**Directive**
Whenever a picture appears, leave it out while repeating all the other data exactly.

[Spatial object tracking data]
* * * * * * *
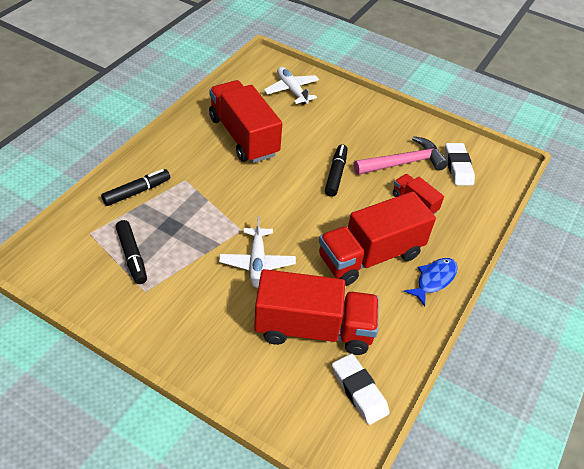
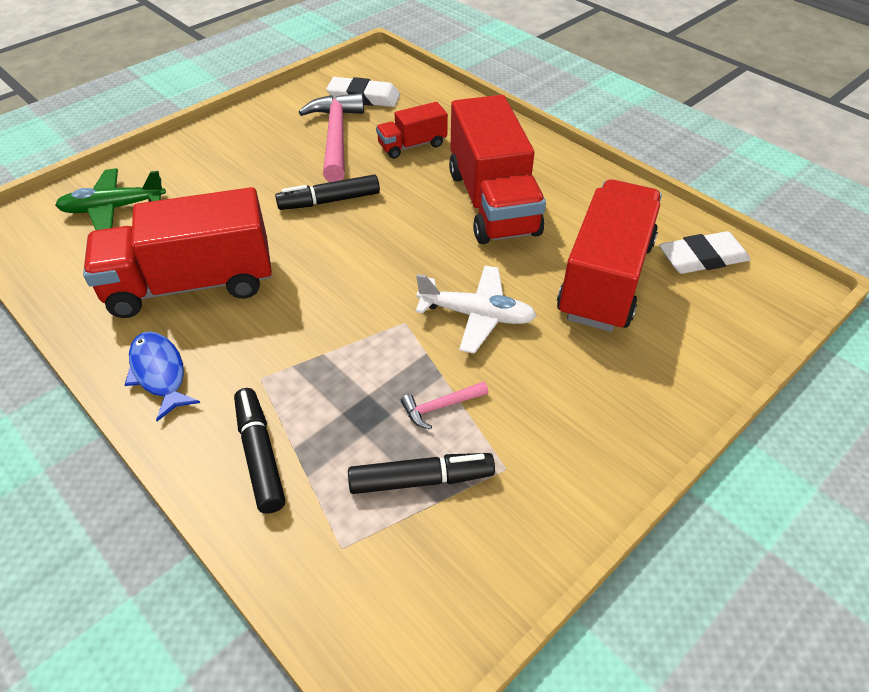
camera: 70 degrees left, 0 degrees up
white plane [264,67,319,105] -> green plane [55,168,166,230]
black marker [325,144,348,197] -> black marker turned 45 degrees counterclockwise [275,175,380,210]
blue fish [404,258,458,307] -> blue fish moved to [125,331,200,421]
none -> pink hammer [401,381,489,429]

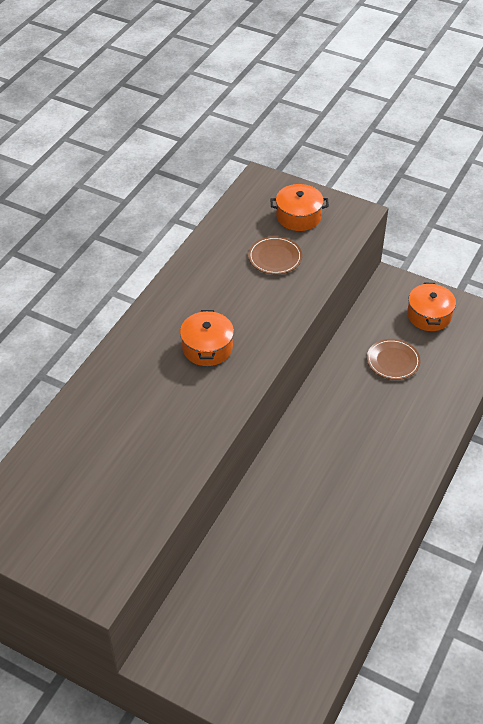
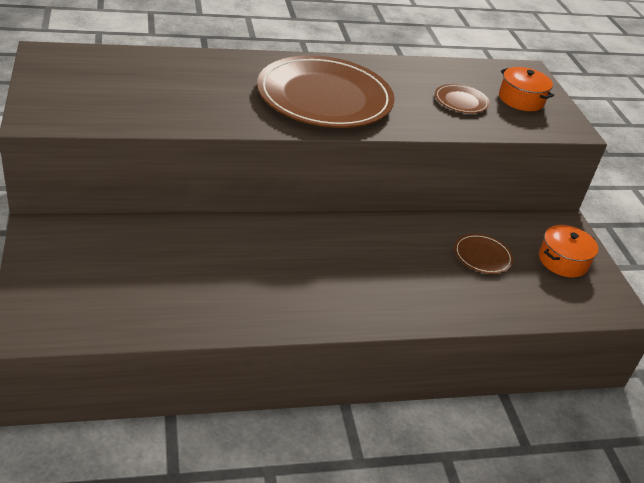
camera: 45 degrees right, 10 degrees down
orange pot [180,310,234,366] -> brown plate [257,55,395,128]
* * * * * * *
**Answer box**
camera: 70 degrees left, 0 degrees up
white plane [264,67,319,105] -> green plane [55,168,166,230]
black marker [325,144,348,197] -> black marker turned 45 degrees counterclockwise [275,175,380,210]
blue fish [404,258,458,307] -> blue fish moved to [125,331,200,421]
none -> pink hammer [401,381,489,429]

camera: 45 degrees right, 10 degrees down
orange pot [180,310,234,366] -> brown plate [257,55,395,128]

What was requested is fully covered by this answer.